Records from a dataset
=== Begin Enclosure ===
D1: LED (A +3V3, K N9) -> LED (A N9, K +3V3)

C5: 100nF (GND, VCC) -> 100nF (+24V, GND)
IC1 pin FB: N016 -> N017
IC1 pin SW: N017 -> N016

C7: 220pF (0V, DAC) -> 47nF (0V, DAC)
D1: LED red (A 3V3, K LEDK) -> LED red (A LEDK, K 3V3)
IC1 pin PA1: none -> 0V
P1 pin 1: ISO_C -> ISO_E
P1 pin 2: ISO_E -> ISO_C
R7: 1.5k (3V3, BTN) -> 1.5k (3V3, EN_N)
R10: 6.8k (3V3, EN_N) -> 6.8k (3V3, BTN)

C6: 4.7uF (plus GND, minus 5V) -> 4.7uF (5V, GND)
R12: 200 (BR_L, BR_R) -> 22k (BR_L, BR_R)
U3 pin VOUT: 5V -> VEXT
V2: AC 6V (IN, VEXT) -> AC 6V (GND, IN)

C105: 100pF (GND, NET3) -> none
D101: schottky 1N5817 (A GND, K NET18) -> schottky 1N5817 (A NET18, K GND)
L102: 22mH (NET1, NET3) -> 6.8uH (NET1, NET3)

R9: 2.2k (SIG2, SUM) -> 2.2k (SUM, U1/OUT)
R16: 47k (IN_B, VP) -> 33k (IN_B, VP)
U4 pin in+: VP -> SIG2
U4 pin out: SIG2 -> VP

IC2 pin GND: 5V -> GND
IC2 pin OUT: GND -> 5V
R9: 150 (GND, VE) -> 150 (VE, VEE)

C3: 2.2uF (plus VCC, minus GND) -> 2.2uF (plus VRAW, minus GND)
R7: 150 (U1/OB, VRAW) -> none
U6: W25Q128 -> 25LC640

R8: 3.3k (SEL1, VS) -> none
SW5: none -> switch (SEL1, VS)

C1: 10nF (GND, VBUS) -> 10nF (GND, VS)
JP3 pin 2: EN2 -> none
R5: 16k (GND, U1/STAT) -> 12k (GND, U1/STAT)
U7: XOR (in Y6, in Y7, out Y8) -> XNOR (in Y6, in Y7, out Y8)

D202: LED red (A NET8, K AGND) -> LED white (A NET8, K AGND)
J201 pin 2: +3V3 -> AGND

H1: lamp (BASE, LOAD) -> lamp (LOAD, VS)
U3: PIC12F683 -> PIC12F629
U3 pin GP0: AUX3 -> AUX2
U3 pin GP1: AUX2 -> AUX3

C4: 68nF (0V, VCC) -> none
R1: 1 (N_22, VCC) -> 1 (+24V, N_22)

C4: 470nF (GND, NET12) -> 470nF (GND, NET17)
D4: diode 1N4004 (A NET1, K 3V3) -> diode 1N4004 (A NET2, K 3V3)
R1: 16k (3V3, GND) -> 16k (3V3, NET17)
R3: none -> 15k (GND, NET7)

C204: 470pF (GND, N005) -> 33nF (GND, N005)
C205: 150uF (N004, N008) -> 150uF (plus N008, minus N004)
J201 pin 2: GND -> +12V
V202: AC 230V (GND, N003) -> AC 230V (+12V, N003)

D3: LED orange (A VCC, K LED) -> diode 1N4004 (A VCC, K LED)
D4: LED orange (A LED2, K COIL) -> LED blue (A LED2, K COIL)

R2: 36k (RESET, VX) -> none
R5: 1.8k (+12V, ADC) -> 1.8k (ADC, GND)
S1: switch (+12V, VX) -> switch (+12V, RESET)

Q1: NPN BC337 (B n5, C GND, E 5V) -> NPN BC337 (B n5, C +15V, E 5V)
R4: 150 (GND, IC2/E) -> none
=== End Enclosure ===
- [TASK TO CARRY OUT] Restate the records from above exactly as they read.

- [ANSWER BOX]
D1: LED (A +3V3, K N9) -> LED (A N9, K +3V3)

C5: 100nF (GND, VCC) -> 100nF (+24V, GND)
IC1 pin FB: N016 -> N017
IC1 pin SW: N017 -> N016

C7: 220pF (0V, DAC) -> 47nF (0V, DAC)
D1: LED red (A 3V3, K LEDK) -> LED red (A LEDK, K 3V3)
IC1 pin PA1: none -> 0V
P1 pin 1: ISO_C -> ISO_E
P1 pin 2: ISO_E -> ISO_C
R7: 1.5k (3V3, BTN) -> 1.5k (3V3, EN_N)
R10: 6.8k (3V3, EN_N) -> 6.8k (3V3, BTN)

C6: 4.7uF (plus GND, minus 5V) -> 4.7uF (5V, GND)
R12: 200 (BR_L, BR_R) -> 22k (BR_L, BR_R)
U3 pin VOUT: 5V -> VEXT
V2: AC 6V (IN, VEXT) -> AC 6V (GND, IN)

C105: 100pF (GND, NET3) -> none
D101: schottky 1N5817 (A GND, K NET18) -> schottky 1N5817 (A NET18, K GND)
L102: 22mH (NET1, NET3) -> 6.8uH (NET1, NET3)

R9: 2.2k (SIG2, SUM) -> 2.2k (SUM, U1/OUT)
R16: 47k (IN_B, VP) -> 33k (IN_B, VP)
U4 pin in+: VP -> SIG2
U4 pin out: SIG2 -> VP

IC2 pin GND: 5V -> GND
IC2 pin OUT: GND -> 5V
R9: 150 (GND, VE) -> 150 (VE, VEE)

C3: 2.2uF (plus VCC, minus GND) -> 2.2uF (plus VRAW, minus GND)
R7: 150 (U1/OB, VRAW) -> none
U6: W25Q128 -> 25LC640

R8: 3.3k (SEL1, VS) -> none
SW5: none -> switch (SEL1, VS)

C1: 10nF (GND, VBUS) -> 10nF (GND, VS)
JP3 pin 2: EN2 -> none
R5: 16k (GND, U1/STAT) -> 12k (GND, U1/STAT)
U7: XOR (in Y6, in Y7, out Y8) -> XNOR (in Y6, in Y7, out Y8)

D202: LED red (A NET8, K AGND) -> LED white (A NET8, K AGND)
J201 pin 2: +3V3 -> AGND

H1: lamp (BASE, LOAD) -> lamp (LOAD, VS)
U3: PIC12F683 -> PIC12F629
U3 pin GP0: AUX3 -> AUX2
U3 pin GP1: AUX2 -> AUX3

C4: 68nF (0V, VCC) -> none
R1: 1 (N_22, VCC) -> 1 (+24V, N_22)

C4: 470nF (GND, NET12) -> 470nF (GND, NET17)
D4: diode 1N4004 (A NET1, K 3V3) -> diode 1N4004 (A NET2, K 3V3)
R1: 16k (3V3, GND) -> 16k (3V3, NET17)
R3: none -> 15k (GND, NET7)

C204: 470pF (GND, N005) -> 33nF (GND, N005)
C205: 150uF (N004, N008) -> 150uF (plus N008, minus N004)
J201 pin 2: GND -> +12V
V202: AC 230V (GND, N003) -> AC 230V (+12V, N003)

D3: LED orange (A VCC, K LED) -> diode 1N4004 (A VCC, K LED)
D4: LED orange (A LED2, K COIL) -> LED blue (A LED2, K COIL)

R2: 36k (RESET, VX) -> none
R5: 1.8k (+12V, ADC) -> 1.8k (ADC, GND)
S1: switch (+12V, VX) -> switch (+12V, RESET)

Q1: NPN BC337 (B n5, C GND, E 5V) -> NPN BC337 (B n5, C +15V, E 5V)
R4: 150 (GND, IC2/E) -> none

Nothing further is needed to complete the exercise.